START Record extracts

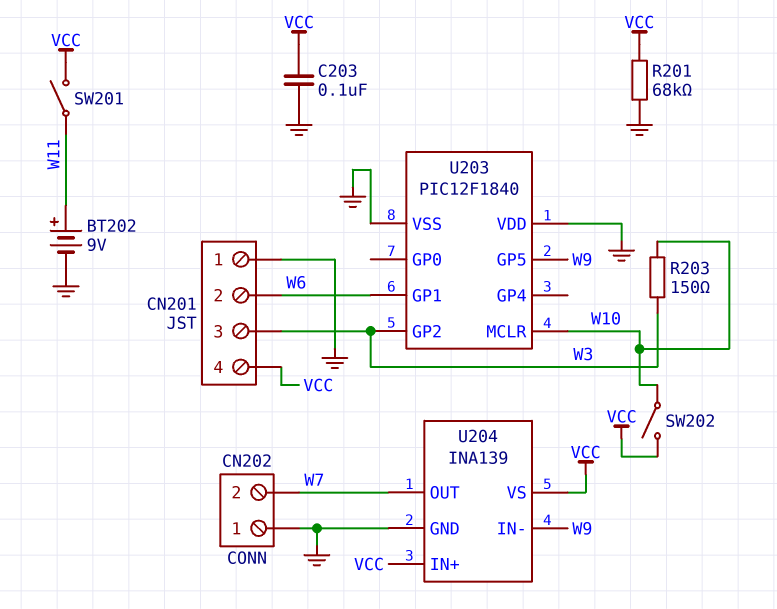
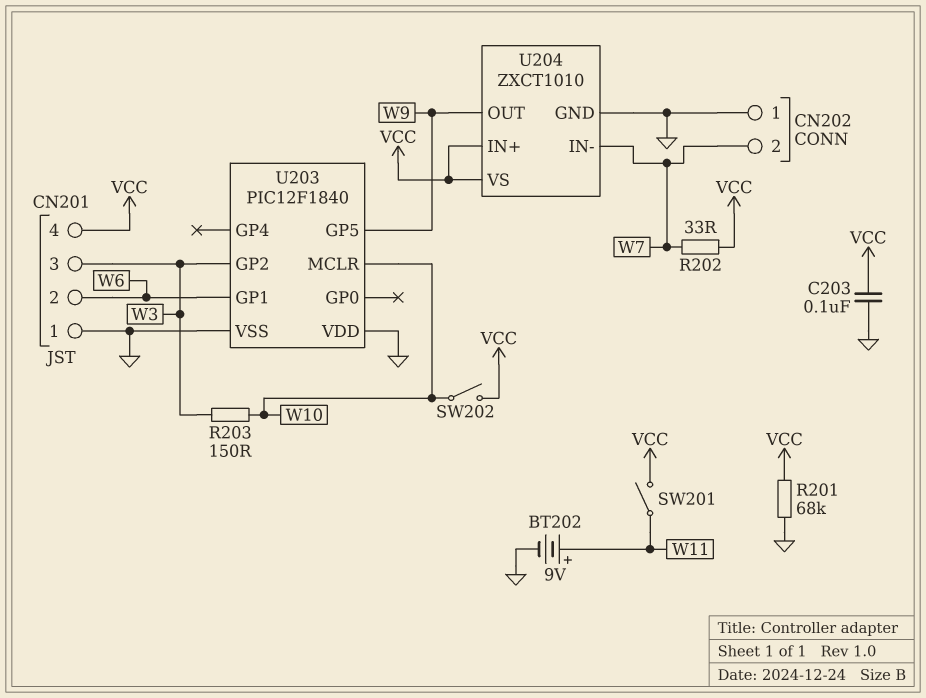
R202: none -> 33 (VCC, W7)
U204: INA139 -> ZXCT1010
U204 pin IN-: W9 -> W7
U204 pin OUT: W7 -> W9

END Record extracts
START Record extracts

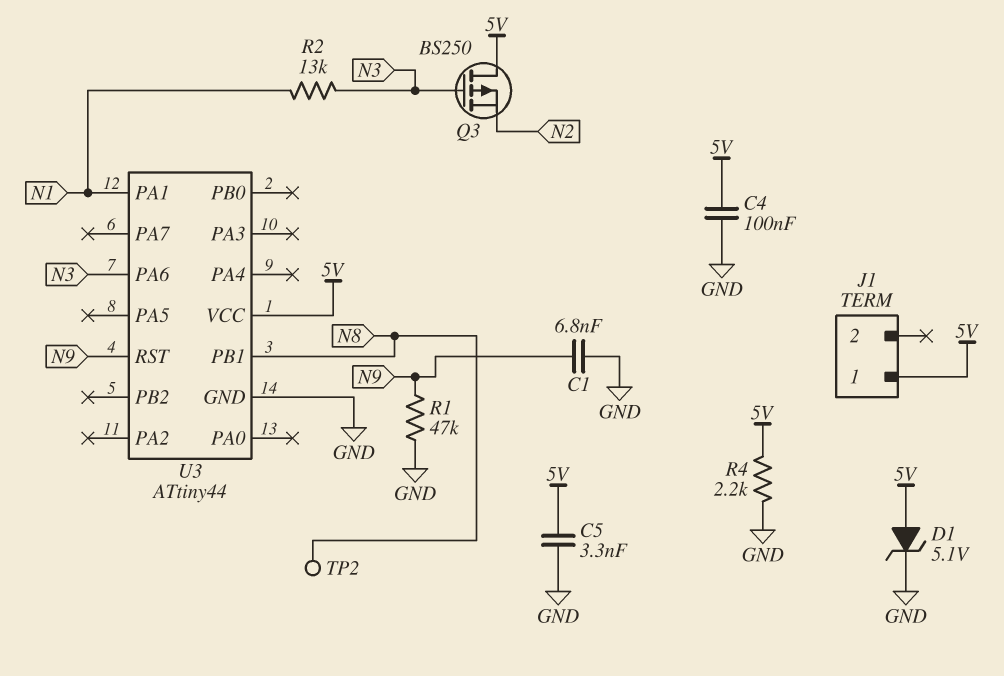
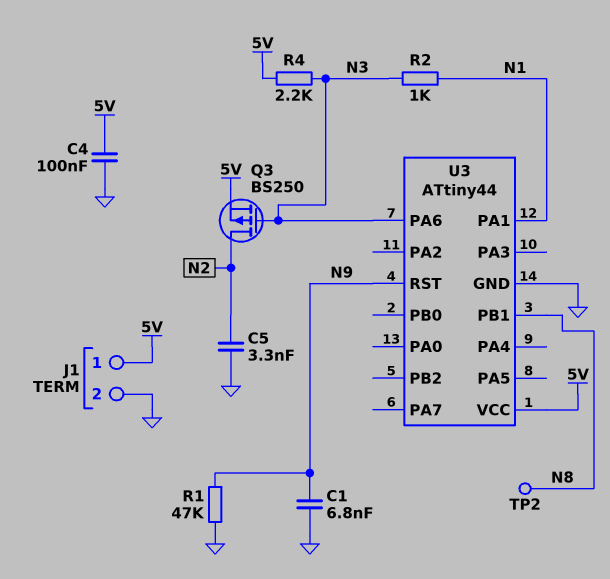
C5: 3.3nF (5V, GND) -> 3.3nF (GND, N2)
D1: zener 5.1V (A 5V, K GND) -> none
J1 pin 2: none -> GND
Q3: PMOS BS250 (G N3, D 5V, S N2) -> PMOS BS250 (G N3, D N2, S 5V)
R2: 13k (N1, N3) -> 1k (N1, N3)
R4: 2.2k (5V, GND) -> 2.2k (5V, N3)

END Record extracts

-- Action item --
Some lines in the data above hold the string "none". Find and copy each of them.

-- Solution to this problem --
R202: none -> 33 (VCC, W7)
D1: zener 5.1V (A 5V, K GND) -> none
J1 pin 2: none -> GND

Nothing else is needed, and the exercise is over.